(Task input Opens)

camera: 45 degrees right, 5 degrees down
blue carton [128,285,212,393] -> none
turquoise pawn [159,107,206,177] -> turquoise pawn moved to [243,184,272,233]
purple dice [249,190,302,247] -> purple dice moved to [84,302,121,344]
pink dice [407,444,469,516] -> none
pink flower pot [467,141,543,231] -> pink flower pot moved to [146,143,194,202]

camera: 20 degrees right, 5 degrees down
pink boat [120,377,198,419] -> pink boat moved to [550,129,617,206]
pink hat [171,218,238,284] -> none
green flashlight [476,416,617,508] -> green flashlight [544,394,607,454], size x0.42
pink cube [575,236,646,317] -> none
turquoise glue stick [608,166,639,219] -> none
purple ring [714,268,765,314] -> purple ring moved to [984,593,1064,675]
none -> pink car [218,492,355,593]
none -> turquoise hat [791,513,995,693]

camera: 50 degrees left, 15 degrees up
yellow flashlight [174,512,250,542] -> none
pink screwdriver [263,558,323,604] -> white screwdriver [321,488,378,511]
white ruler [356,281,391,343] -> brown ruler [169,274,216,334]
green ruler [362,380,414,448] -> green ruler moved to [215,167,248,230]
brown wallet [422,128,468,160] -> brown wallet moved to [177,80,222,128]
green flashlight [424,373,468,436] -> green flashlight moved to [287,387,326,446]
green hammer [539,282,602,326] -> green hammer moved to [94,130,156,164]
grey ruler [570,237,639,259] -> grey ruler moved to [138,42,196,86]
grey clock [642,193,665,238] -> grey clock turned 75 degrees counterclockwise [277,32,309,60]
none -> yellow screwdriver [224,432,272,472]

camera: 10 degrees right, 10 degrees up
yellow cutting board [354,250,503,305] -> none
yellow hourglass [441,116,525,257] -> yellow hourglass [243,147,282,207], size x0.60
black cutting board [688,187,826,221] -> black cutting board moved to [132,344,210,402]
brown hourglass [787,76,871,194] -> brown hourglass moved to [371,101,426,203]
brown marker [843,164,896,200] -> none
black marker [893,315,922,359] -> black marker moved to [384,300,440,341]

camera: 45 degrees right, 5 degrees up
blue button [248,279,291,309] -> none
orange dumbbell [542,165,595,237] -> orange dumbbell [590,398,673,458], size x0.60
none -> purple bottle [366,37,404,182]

(Task input Closes)

◆ **Work item**
Please count up the lines in the listing above holding the string "camera", and say the number with nothing else.

◆ **Response to this exercise**
5